Extracted data entries ->
---*---

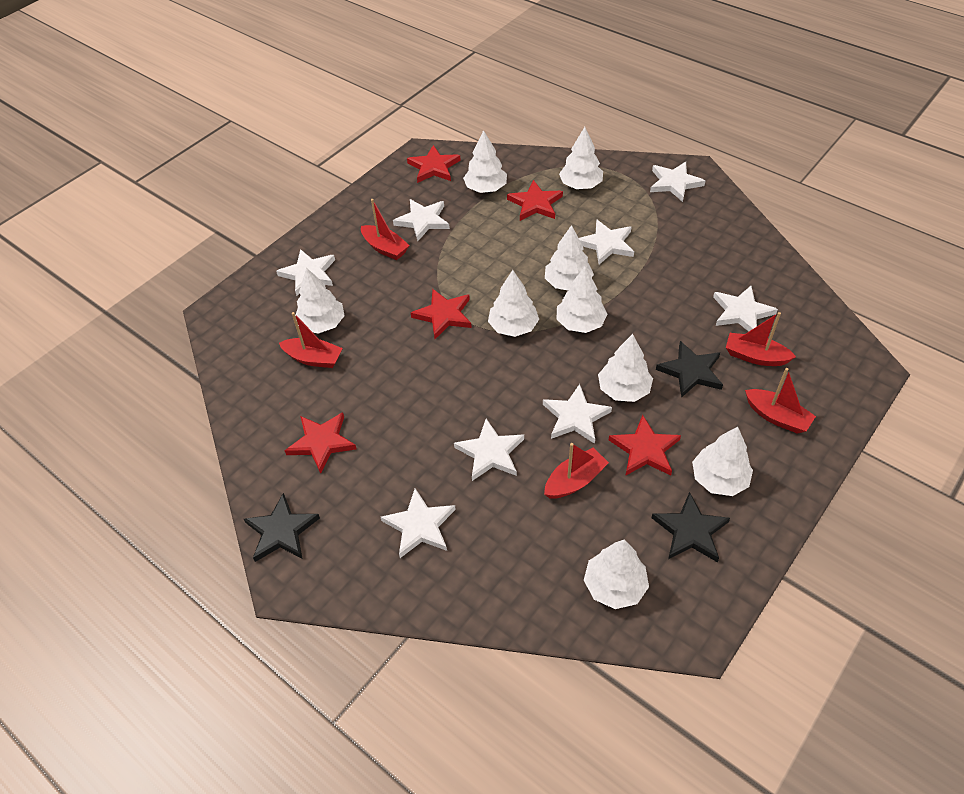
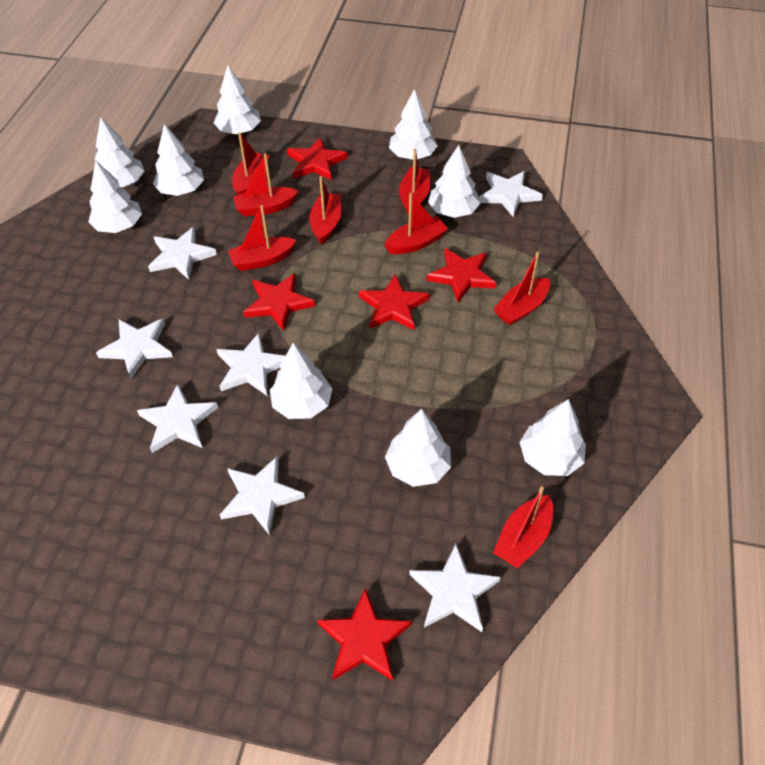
black star: 3 -> 0
red boat: 5 -> 8
white star: 8 -> 7

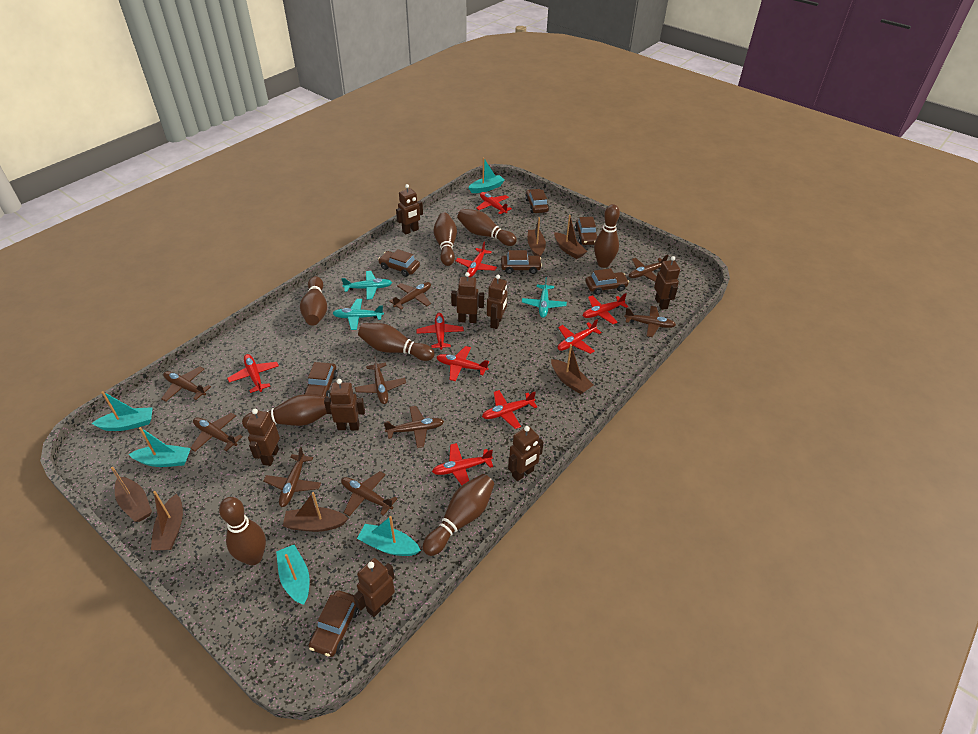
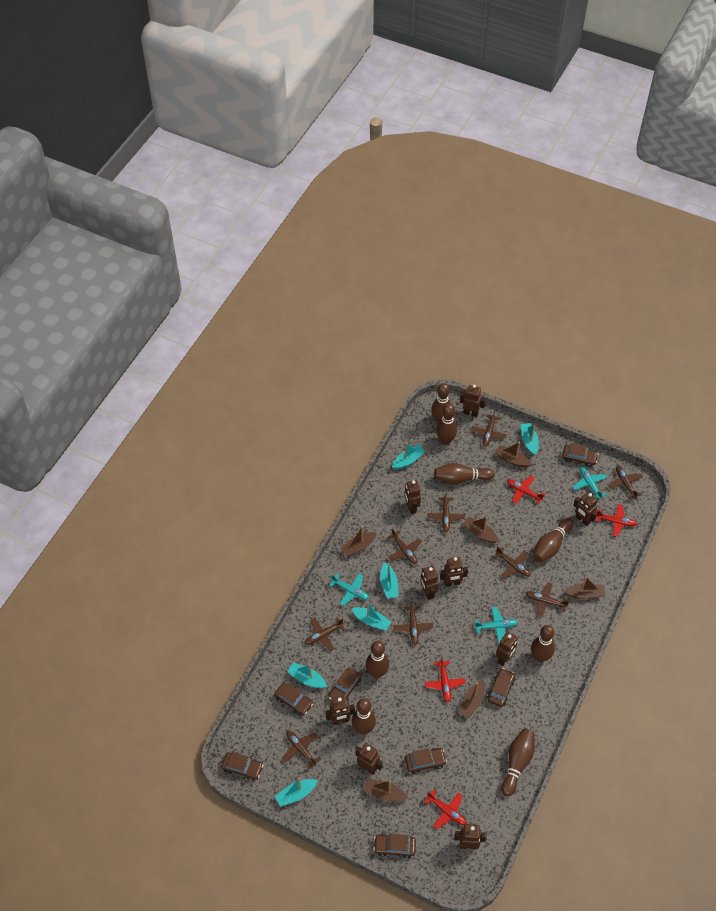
brown robot: 8 -> 9
red plane: 9 -> 4
turquoise boat: 5 -> 6

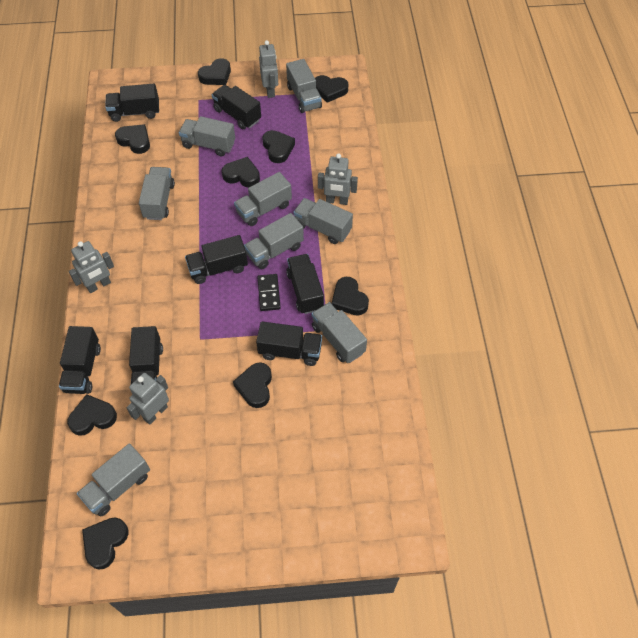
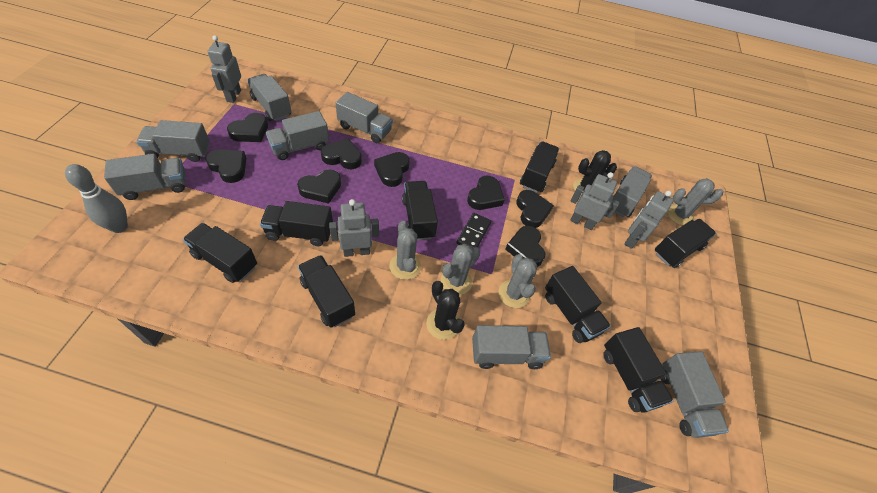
black cactus: 0 -> 2
black heart: 9 -> 8
black truck: 7 -> 8
grey bowling pin: 0 -> 1
grey cactus: 0 -> 4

---*---

Task requirements -> Without including any pictures, print each record exactly.

Written response ->
black star: 3 -> 0
red boat: 5 -> 8
white star: 8 -> 7

brown robot: 8 -> 9
red plane: 9 -> 4
turquoise boat: 5 -> 6

black cactus: 0 -> 2
black heart: 9 -> 8
black truck: 7 -> 8
grey bowling pin: 0 -> 1
grey cactus: 0 -> 4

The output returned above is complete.